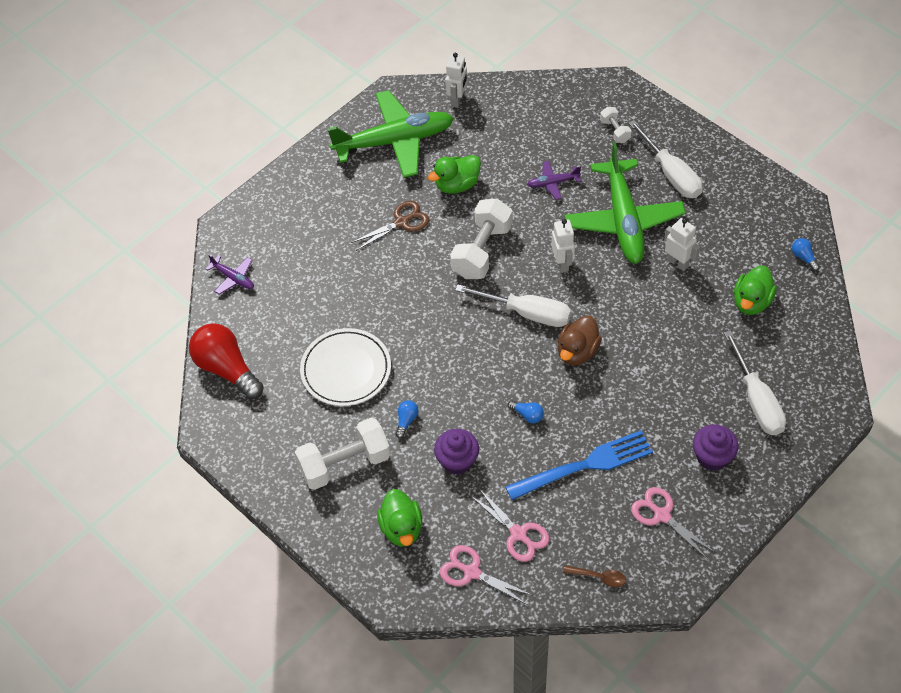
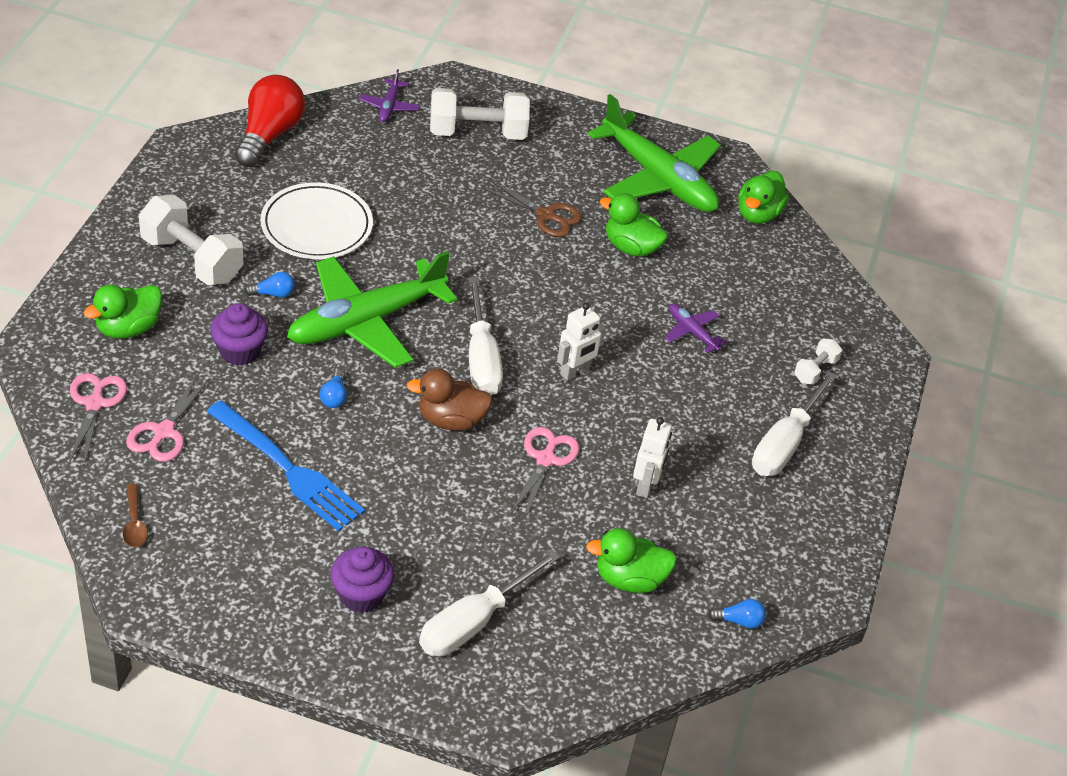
camera: 55 degrees right, 10 degrees down
(457, 100) = (758, 214): white robot -> green duck
(482, 251) = (548, 294): white dumbbell -> white dumbbell (477, 133)
(623, 219) = (679, 414): green plane -> green plane (366, 321)
(662, 515) = (249, 563): pink scissors -> pink scissors (545, 459)
(803, 257) = (739, 621): blue light bulb -> blue light bulb turned 60 degrees clockwise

※

Task instructions: All records above are to be output verbatim, with their pictures omitted.

Response to this exercise:
camera: 55 degrees right, 10 degrees down
(457, 100) = (758, 214): white robot -> green duck
(482, 251) = (548, 294): white dumbbell -> white dumbbell (477, 133)
(623, 219) = (679, 414): green plane -> green plane (366, 321)
(662, 515) = (249, 563): pink scissors -> pink scissors (545, 459)
(803, 257) = (739, 621): blue light bulb -> blue light bulb turned 60 degrees clockwise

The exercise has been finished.